» **DATA**
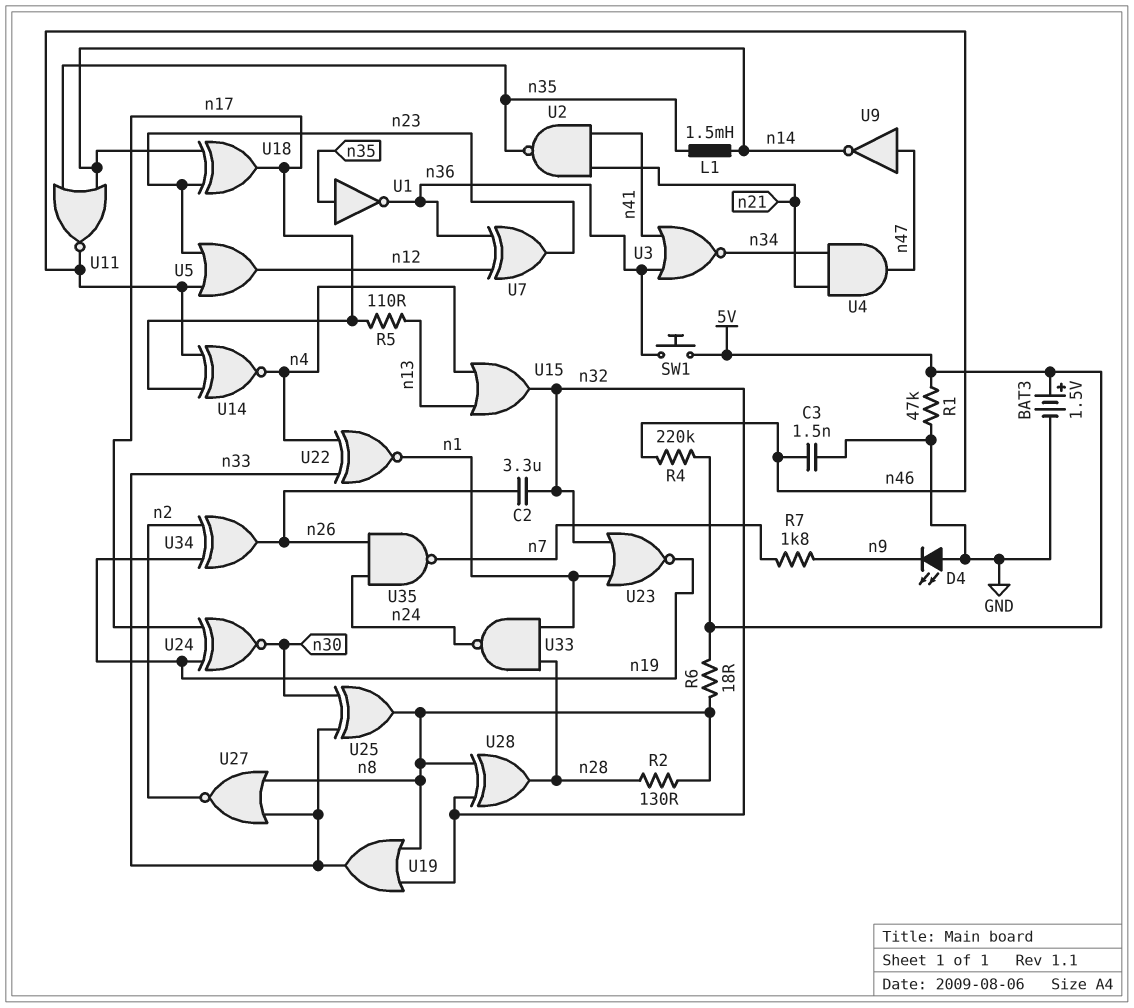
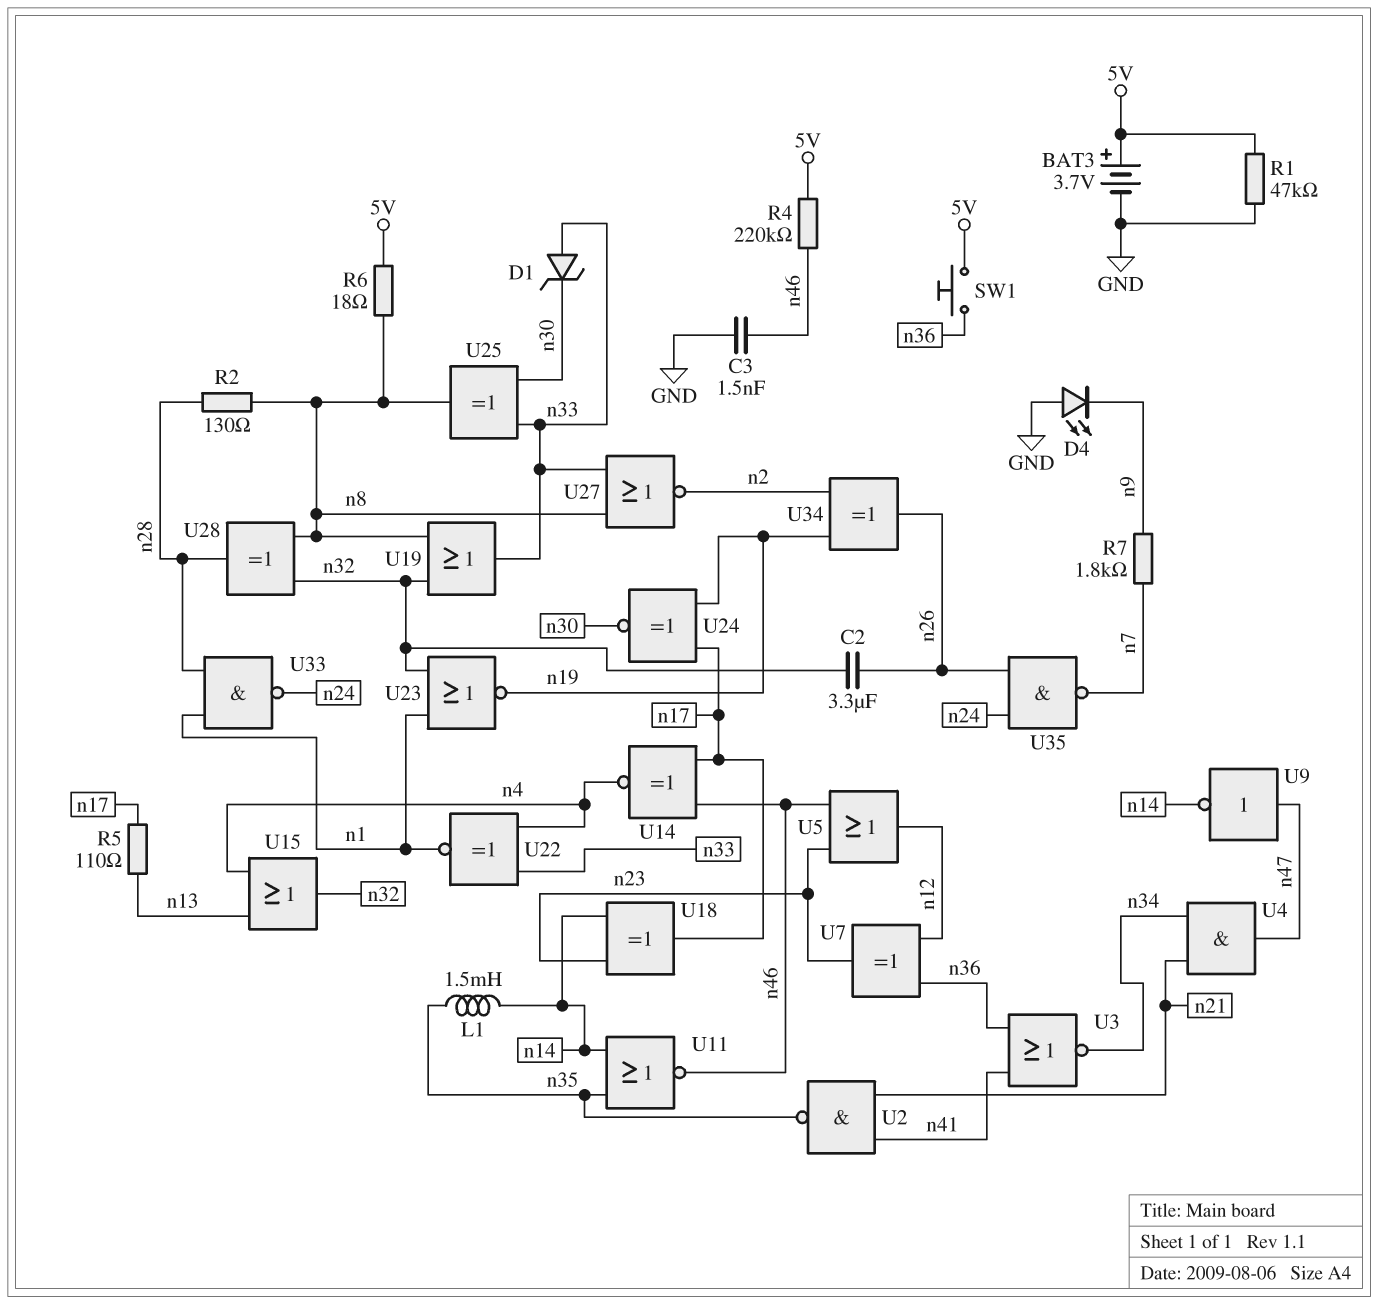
BAT3: 1.5V (plus 5V, minus GND) -> 3.7V (plus 5V, minus GND)
D1: none -> zener (A n33, K n30)
U1: NOT (in n35, out n36) -> none

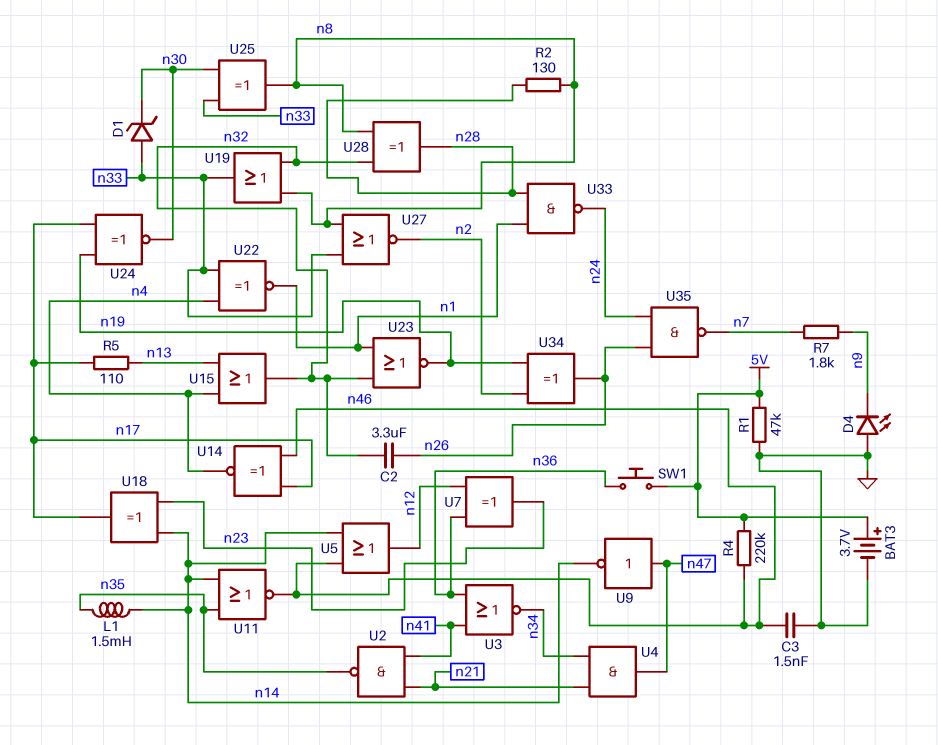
R6: 18 (5V, n8) -> none
U5: OR (in n23, in n46, out n12) -> OR (in n14, in n46, out n12)

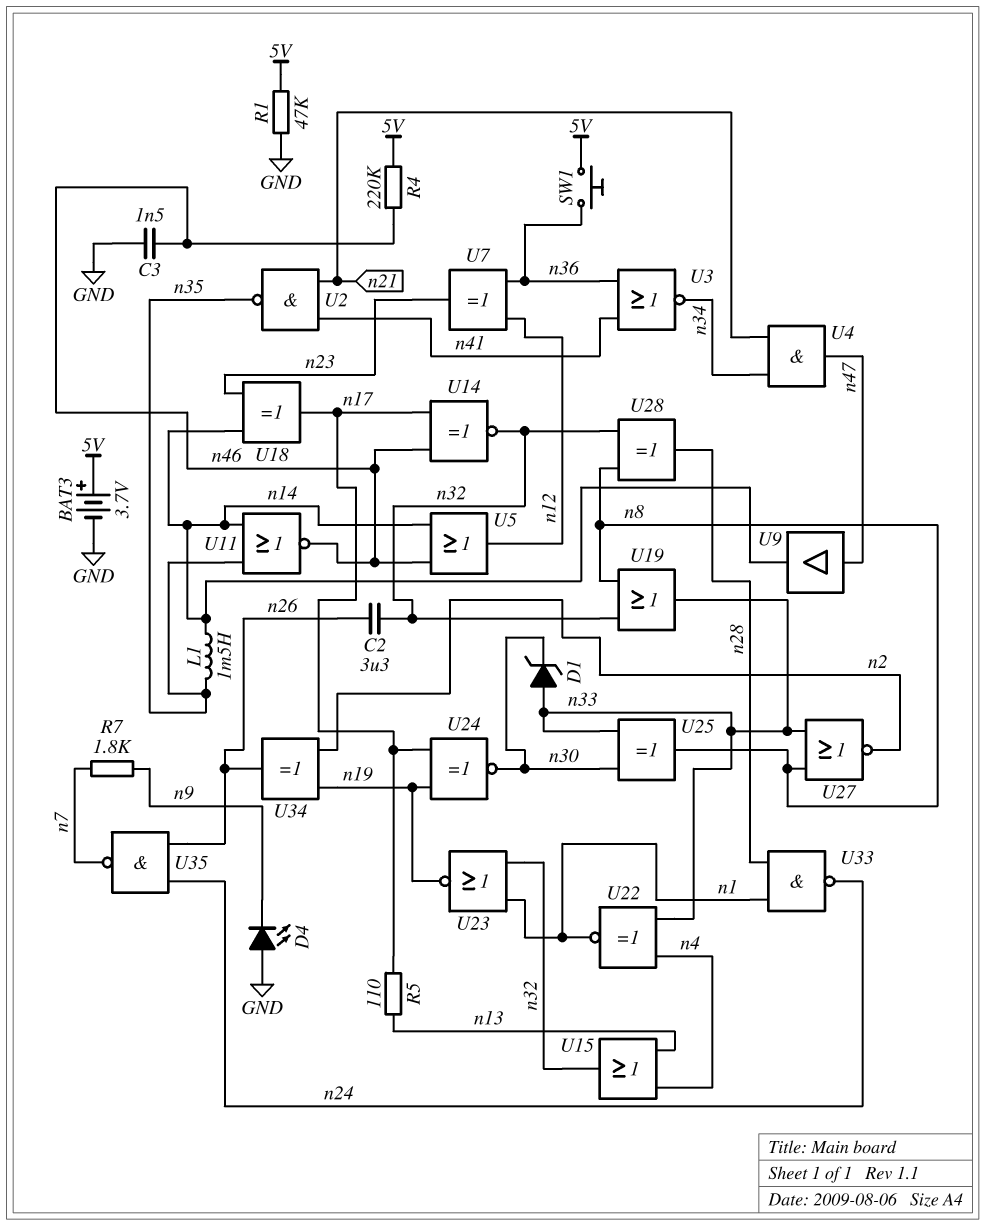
R2: 130 (n8, n28) -> none
U9: NOT (in n47, out n14) -> buffer (in n47, out n14)
U14: XNOR (in n17, in n46, out n4) -> XNOR (in n17, in n46, out n32)

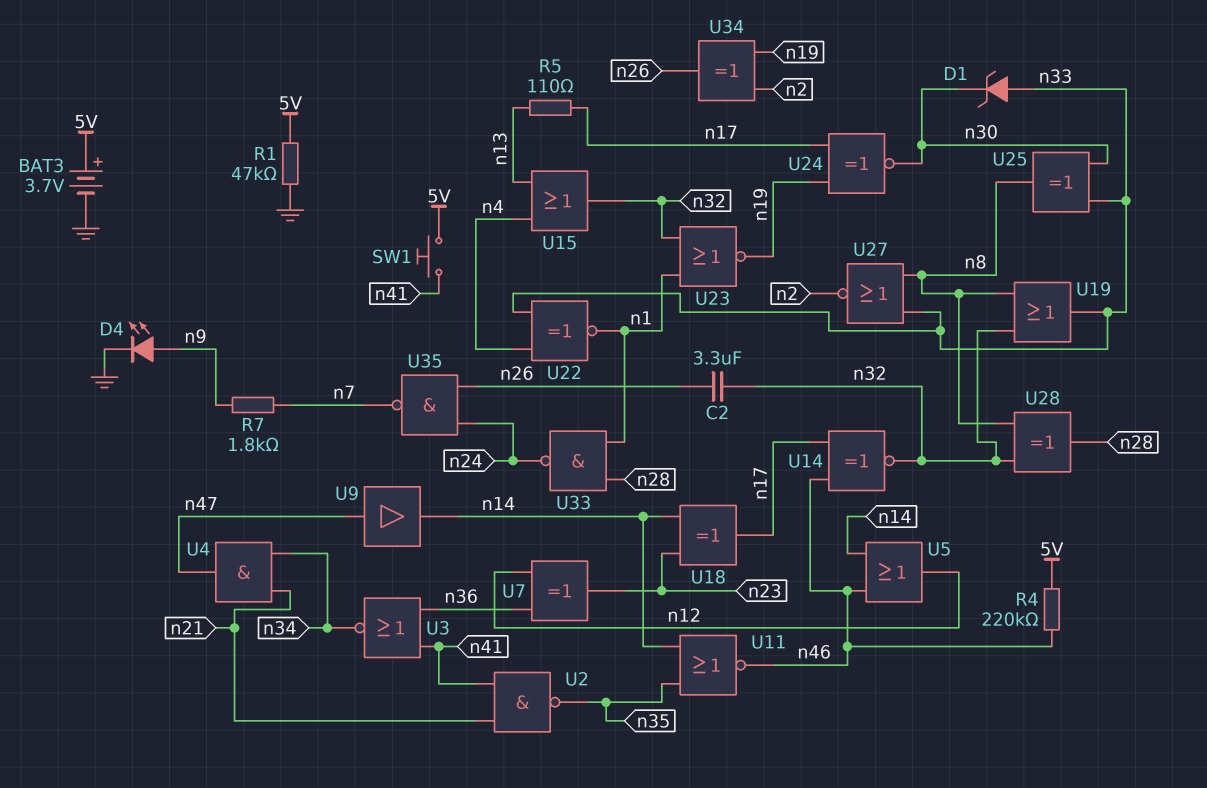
C3: 1.5nF (GND, n46) -> none
D4: LED (A GND, K n9) -> LED (A n9, K GND)
L1: 1.5mH (n14, n35) -> none
SW1: button (5V, n36) -> button (5V, n41)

» **TO DO**
Leave out the images and repeat the rest of the data word for word.

» **YOUR SOLUTION**
BAT3: 1.5V (plus 5V, minus GND) -> 3.7V (plus 5V, minus GND)
D1: none -> zener (A n33, K n30)
U1: NOT (in n35, out n36) -> none

R6: 18 (5V, n8) -> none
U5: OR (in n23, in n46, out n12) -> OR (in n14, in n46, out n12)

R2: 130 (n8, n28) -> none
U9: NOT (in n47, out n14) -> buffer (in n47, out n14)
U14: XNOR (in n17, in n46, out n4) -> XNOR (in n17, in n46, out n32)

C3: 1.5nF (GND, n46) -> none
D4: LED (A GND, K n9) -> LED (A n9, K GND)
L1: 1.5mH (n14, n35) -> none
SW1: button (5V, n36) -> button (5V, n41)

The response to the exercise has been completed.